#### What is required:
The entries that follow need to be reproduced exactly, minus any images.

#### Source records:
☆ ☆ ☆

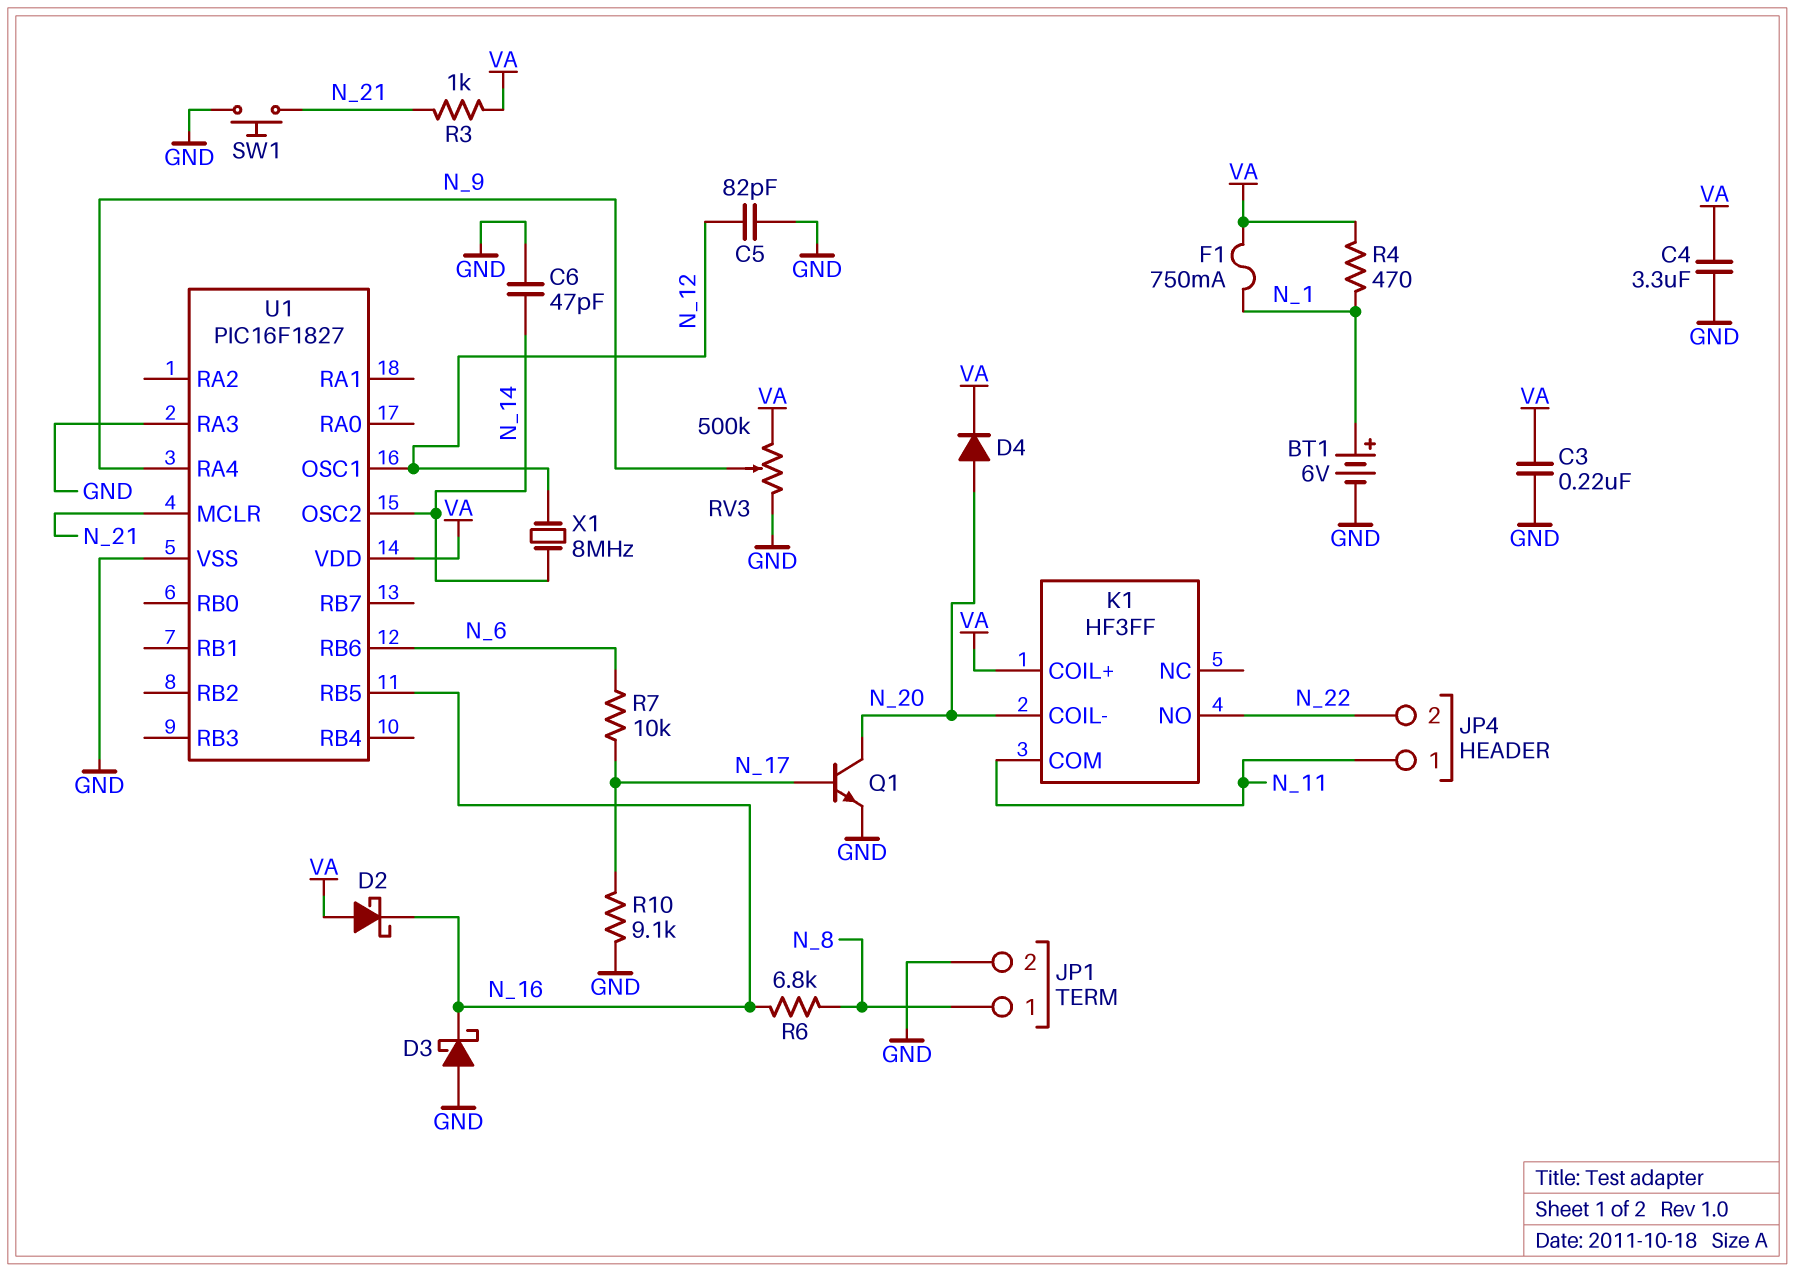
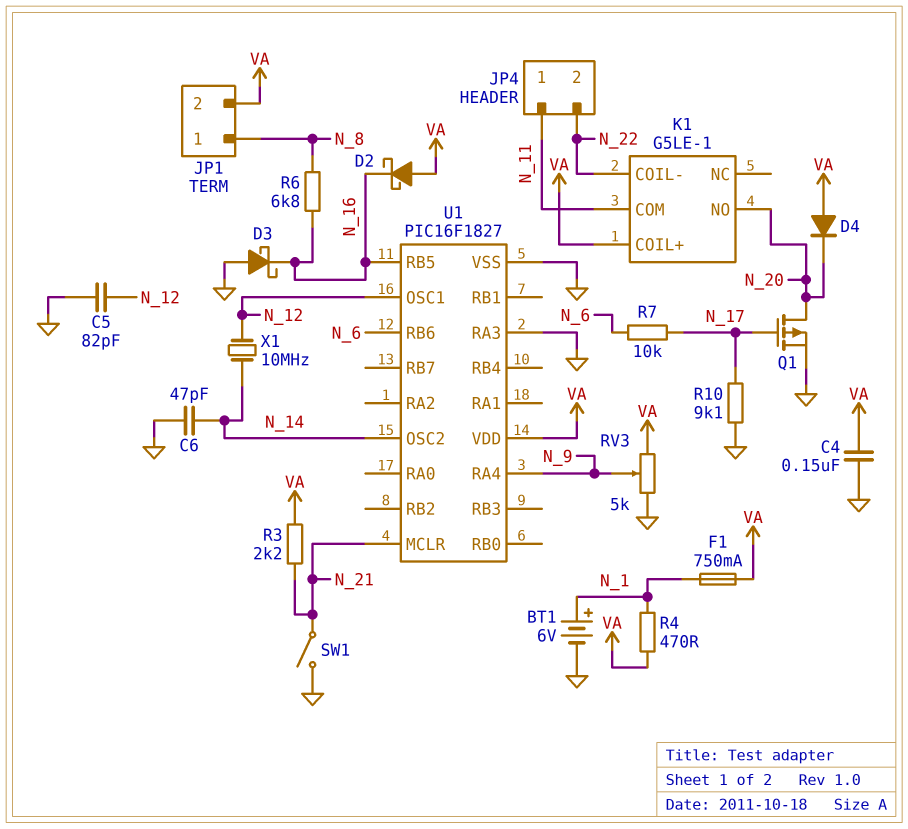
C3: 220nF (GND, VA) -> none
C4: 3.3uF (GND, VA) -> 150nF (GND, VA)
D4: diode (A N_20, K VA) -> diode (A VA, K N_20)
JP1 pin 2: GND -> VA
K1: HF3FF -> G5LE-1
K1 pin COIL-: N_20 -> N_22
K1 pin NO: N_22 -> N_20
Q1: NPN (B N_17, C N_20, E GND) -> PMOS (G N_17, D N_20, S GND)
R3: 1k (N_21, VA) -> 2.2k (N_21, VA)
RV3: 500k (GND, VA, wiper N_9) -> 5k (GND, VA, wiper N_9)
SW1: button (GND, N_21) -> switch (GND, N_21)
X1: 8MHz (N_12, N_14) -> 10MHz (N_12, N_14)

☆ ☆ ☆

#### Exercise answer:
C3: 220nF (GND, VA) -> none
C4: 3.3uF (GND, VA) -> 150nF (GND, VA)
D4: diode (A N_20, K VA) -> diode (A VA, K N_20)
JP1 pin 2: GND -> VA
K1: HF3FF -> G5LE-1
K1 pin COIL-: N_20 -> N_22
K1 pin NO: N_22 -> N_20
Q1: NPN (B N_17, C N_20, E GND) -> PMOS (G N_17, D N_20, S GND)
R3: 1k (N_21, VA) -> 2.2k (N_21, VA)
RV3: 500k (GND, VA, wiper N_9) -> 5k (GND, VA, wiper N_9)
SW1: button (GND, N_21) -> switch (GND, N_21)
X1: 8MHz (N_12, N_14) -> 10MHz (N_12, N_14)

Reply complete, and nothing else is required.